Retype the material below, keeping each line identical.

-- Opening Marker --

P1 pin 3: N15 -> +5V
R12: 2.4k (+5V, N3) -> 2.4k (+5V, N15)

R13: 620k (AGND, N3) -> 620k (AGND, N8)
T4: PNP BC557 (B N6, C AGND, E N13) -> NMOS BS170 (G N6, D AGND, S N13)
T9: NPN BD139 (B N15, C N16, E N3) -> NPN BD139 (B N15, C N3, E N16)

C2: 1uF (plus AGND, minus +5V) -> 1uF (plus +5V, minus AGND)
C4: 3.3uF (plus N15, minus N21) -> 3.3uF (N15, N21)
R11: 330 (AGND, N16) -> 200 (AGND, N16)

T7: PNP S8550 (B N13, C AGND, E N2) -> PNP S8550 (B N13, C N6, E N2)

-- Closing Marker --

Task answer »
P1 pin 3: N15 -> +5V
R12: 2.4k (+5V, N3) -> 2.4k (+5V, N15)

R13: 620k (AGND, N3) -> 620k (AGND, N8)
T4: PNP BC557 (B N6, C AGND, E N13) -> NMOS BS170 (G N6, D AGND, S N13)
T9: NPN BD139 (B N15, C N16, E N3) -> NPN BD139 (B N15, C N3, E N16)

C2: 1uF (plus AGND, minus +5V) -> 1uF (plus +5V, minus AGND)
C4: 3.3uF (plus N15, minus N21) -> 3.3uF (N15, N21)
R11: 330 (AGND, N16) -> 200 (AGND, N16)

T7: PNP S8550 (B N13, C AGND, E N2) -> PNP S8550 (B N13, C N6, E N2)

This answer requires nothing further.